[Task to complete]: From the records below, set down exactly the lines starting with the line that contains "T3: NMOS AO3400" and going on through the line that contains "C6: 150nF (AGND, VSS) -> 150nF (+9V, AGND)". Nothing else is wanted.

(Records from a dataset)
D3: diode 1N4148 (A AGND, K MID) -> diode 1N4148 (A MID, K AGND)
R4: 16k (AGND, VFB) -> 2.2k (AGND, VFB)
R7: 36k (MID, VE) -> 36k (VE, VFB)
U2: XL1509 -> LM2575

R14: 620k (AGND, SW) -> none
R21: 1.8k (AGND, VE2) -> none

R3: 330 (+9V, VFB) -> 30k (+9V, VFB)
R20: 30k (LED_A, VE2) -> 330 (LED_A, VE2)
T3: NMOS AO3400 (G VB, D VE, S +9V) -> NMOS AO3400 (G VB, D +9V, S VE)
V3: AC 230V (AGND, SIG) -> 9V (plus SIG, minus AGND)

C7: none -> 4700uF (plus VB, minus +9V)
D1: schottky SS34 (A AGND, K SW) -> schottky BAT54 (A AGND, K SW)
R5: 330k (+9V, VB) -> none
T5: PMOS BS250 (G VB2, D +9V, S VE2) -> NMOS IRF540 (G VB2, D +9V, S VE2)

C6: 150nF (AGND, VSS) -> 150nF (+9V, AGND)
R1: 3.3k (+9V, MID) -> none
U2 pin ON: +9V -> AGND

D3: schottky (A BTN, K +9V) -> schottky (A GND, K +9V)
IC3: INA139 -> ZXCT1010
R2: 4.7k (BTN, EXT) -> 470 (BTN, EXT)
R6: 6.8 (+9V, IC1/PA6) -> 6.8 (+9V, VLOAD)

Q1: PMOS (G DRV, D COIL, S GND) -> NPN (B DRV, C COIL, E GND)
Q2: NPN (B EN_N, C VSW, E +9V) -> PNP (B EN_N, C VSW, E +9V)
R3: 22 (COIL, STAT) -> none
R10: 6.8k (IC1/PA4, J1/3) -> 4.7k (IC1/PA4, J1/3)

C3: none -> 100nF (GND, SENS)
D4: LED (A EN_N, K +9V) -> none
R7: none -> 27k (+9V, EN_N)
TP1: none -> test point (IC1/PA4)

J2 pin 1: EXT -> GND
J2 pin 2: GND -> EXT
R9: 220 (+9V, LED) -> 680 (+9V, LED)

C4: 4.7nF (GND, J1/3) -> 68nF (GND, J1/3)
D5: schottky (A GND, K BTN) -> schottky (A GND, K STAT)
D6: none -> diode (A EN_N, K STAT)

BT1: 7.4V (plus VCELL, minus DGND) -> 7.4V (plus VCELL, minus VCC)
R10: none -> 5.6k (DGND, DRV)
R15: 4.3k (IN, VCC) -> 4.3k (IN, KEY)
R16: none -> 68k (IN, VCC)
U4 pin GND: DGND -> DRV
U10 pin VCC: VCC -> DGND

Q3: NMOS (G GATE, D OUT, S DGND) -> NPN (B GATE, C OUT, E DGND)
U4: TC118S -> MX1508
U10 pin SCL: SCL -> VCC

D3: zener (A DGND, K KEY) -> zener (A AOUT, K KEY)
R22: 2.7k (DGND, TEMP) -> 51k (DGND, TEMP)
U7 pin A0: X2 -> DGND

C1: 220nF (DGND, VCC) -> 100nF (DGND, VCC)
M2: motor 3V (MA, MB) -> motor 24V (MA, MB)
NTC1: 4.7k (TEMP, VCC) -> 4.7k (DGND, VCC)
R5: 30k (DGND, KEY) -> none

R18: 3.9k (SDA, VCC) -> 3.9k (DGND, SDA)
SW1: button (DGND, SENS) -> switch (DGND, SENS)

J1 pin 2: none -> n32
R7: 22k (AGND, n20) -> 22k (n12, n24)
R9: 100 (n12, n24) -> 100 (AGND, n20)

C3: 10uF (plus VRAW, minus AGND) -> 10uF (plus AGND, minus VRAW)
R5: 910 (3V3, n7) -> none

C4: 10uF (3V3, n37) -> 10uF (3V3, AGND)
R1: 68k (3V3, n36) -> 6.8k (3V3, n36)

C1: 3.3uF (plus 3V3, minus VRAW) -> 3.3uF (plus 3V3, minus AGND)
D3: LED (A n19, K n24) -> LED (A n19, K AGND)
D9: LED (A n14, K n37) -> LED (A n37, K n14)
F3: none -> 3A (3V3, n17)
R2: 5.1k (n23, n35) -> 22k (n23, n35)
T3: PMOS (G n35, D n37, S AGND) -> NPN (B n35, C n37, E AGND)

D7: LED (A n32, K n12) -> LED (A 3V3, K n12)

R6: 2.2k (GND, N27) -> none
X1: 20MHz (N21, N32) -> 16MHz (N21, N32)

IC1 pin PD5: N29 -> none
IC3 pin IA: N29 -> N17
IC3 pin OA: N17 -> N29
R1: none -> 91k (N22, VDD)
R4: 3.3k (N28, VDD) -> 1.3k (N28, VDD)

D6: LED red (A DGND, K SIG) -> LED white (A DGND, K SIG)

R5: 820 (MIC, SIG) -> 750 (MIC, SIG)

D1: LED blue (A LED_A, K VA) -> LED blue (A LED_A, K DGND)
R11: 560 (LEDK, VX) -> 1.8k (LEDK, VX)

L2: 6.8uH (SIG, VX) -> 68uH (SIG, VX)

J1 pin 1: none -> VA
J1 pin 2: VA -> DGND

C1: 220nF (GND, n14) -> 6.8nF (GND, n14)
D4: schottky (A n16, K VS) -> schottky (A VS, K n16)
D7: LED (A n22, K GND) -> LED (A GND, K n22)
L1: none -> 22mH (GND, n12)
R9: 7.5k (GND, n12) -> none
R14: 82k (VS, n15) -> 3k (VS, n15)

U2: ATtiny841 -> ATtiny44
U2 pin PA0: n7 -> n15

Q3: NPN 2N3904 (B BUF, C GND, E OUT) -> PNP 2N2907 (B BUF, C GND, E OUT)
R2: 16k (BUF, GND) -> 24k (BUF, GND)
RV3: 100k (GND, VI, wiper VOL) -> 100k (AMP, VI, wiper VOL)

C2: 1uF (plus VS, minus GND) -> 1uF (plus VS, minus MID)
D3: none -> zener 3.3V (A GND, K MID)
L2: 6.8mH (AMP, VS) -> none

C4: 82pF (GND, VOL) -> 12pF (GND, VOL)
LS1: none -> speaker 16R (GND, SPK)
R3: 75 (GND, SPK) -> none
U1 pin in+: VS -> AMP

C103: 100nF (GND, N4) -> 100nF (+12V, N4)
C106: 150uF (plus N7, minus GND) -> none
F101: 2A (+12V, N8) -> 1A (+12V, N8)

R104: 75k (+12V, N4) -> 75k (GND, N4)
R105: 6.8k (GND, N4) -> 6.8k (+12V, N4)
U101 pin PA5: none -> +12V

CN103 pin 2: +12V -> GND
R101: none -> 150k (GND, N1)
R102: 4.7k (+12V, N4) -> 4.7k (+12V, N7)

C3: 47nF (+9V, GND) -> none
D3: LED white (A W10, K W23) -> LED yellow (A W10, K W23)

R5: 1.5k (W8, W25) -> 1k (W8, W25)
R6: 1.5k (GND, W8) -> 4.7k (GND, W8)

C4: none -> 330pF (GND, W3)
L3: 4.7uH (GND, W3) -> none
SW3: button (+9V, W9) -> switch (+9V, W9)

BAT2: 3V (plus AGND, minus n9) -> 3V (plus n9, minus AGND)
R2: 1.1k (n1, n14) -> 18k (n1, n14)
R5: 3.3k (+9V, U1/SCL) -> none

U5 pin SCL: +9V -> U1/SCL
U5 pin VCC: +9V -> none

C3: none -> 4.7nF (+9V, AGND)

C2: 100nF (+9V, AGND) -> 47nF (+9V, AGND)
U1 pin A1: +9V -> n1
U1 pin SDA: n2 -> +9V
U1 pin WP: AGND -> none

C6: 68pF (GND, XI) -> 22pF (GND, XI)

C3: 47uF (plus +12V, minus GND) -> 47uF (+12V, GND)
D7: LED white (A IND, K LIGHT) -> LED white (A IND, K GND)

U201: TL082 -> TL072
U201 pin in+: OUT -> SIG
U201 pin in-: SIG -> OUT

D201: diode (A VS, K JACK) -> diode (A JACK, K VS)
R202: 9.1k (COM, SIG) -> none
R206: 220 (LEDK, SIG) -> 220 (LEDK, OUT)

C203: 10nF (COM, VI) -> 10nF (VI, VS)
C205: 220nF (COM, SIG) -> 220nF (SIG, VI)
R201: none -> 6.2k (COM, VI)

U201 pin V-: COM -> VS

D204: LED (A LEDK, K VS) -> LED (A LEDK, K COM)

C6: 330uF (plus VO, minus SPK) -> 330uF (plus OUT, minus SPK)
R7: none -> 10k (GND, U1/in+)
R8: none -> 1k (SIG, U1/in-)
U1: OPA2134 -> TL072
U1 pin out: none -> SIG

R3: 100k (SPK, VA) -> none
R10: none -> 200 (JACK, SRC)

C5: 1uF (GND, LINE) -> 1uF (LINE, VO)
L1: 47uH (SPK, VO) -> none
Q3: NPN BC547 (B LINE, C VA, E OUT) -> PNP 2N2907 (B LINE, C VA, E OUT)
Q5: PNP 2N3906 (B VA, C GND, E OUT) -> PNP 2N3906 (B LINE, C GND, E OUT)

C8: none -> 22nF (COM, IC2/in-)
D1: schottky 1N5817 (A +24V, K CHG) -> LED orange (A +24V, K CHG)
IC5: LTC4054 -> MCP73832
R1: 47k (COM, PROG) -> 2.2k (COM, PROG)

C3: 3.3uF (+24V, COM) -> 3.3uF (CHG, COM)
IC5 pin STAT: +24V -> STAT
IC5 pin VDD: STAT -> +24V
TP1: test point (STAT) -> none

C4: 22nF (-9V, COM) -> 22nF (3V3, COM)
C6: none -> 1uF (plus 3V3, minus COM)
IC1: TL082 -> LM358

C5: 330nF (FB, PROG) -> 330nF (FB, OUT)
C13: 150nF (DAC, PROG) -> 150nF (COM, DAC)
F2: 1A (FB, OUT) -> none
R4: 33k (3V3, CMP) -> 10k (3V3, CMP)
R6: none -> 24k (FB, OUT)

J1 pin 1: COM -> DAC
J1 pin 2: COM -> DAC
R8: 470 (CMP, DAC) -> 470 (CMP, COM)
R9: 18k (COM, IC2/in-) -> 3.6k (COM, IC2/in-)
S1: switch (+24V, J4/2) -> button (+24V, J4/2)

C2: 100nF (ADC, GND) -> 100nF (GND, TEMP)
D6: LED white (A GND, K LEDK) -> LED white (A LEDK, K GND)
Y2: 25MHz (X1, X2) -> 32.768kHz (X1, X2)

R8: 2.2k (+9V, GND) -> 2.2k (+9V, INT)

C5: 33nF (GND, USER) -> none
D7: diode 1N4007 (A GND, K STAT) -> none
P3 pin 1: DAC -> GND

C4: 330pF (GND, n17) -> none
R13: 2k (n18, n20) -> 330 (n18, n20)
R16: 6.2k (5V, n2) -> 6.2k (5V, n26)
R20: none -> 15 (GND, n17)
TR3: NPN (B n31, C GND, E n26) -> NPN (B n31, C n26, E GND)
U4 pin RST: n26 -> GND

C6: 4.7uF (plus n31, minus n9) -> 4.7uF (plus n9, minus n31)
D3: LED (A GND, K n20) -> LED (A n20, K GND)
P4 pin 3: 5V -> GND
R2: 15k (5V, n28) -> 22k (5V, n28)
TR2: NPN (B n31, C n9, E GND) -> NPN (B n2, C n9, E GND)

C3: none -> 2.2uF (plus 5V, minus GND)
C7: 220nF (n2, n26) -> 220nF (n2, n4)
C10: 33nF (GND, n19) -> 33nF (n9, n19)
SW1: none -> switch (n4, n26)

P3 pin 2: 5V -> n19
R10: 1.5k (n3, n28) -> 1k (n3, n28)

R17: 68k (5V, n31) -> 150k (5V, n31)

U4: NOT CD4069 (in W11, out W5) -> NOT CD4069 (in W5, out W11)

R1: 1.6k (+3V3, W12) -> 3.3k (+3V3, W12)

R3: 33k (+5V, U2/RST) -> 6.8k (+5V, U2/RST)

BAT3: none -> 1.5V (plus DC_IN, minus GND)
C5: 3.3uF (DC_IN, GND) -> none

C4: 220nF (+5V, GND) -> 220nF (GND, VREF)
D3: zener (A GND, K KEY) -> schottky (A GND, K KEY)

[Expected answer]:
T3: NMOS AO3400 (G VB, D VE, S +9V) -> NMOS AO3400 (G VB, D +9V, S VE)
V3: AC 230V (AGND, SIG) -> 9V (plus SIG, minus AGND)

C7: none -> 4700uF (plus VB, minus +9V)
D1: schottky SS34 (A AGND, K SW) -> schottky BAT54 (A AGND, K SW)
R5: 330k (+9V, VB) -> none
T5: PMOS BS250 (G VB2, D +9V, S VE2) -> NMOS IRF540 (G VB2, D +9V, S VE2)

C6: 150nF (AGND, VSS) -> 150nF (+9V, AGND)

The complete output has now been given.